• **Data to use**
======

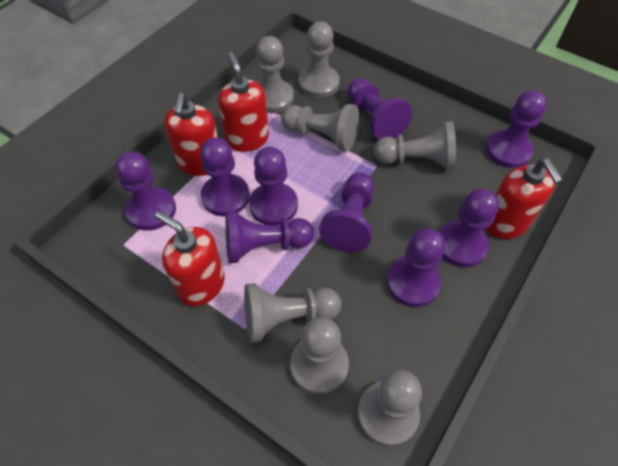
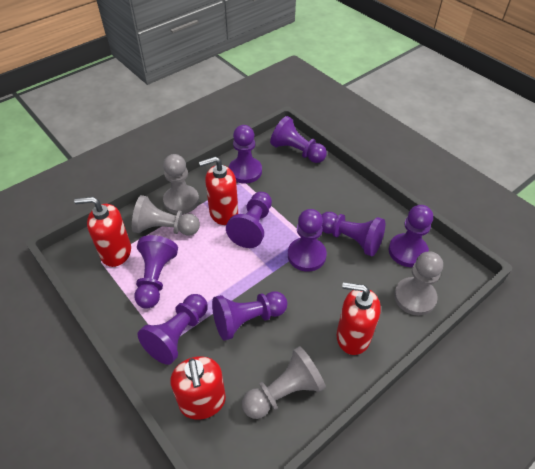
grey pawn: 7 -> 4

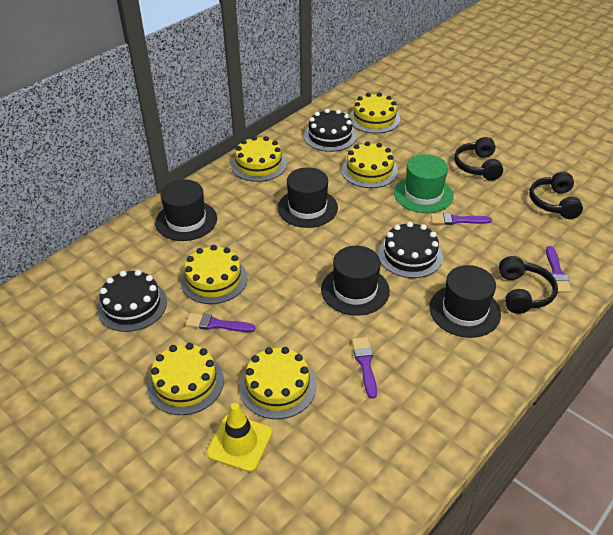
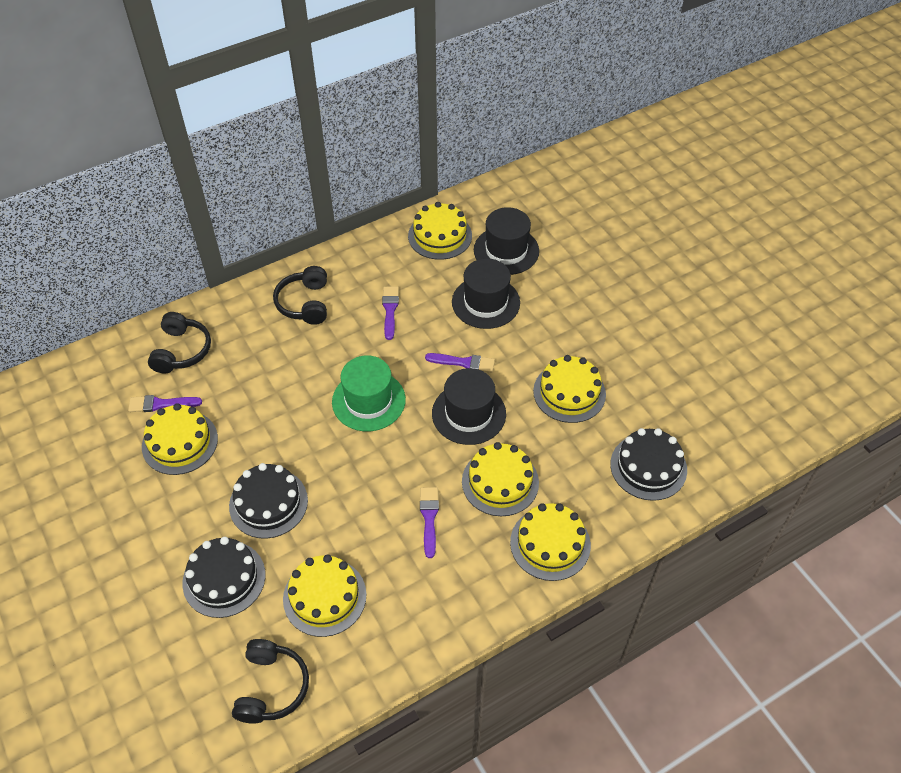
black hat: 4 -> 3
yellow traffic cone: 1 -> 0

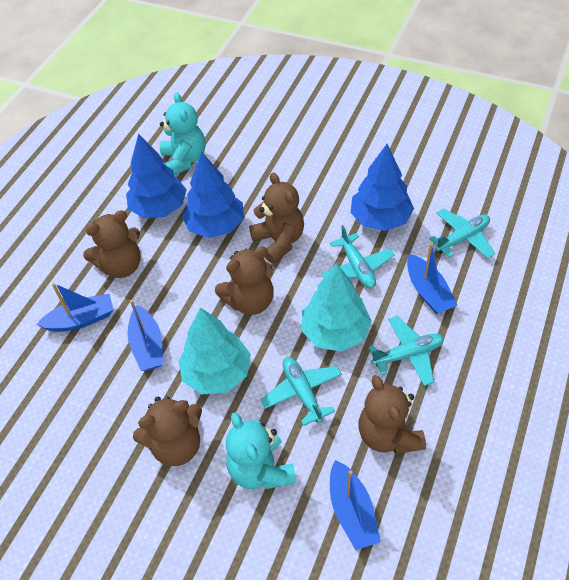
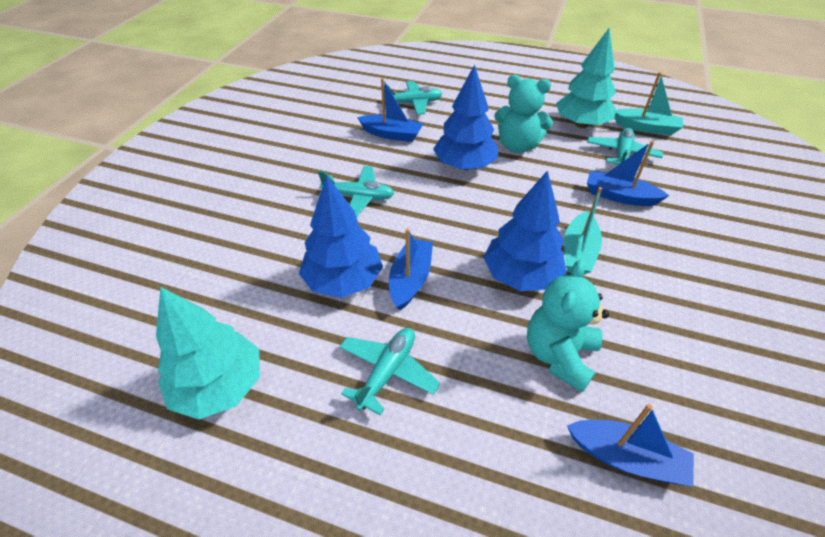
brown teddy bear: 5 -> 0
turquoise boat: 0 -> 2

======

Go through the entries above and print each one exactly, minus the pictures.

• **Problem solution**
grey pawn: 7 -> 4

black hat: 4 -> 3
yellow traffic cone: 1 -> 0

brown teddy bear: 5 -> 0
turquoise boat: 0 -> 2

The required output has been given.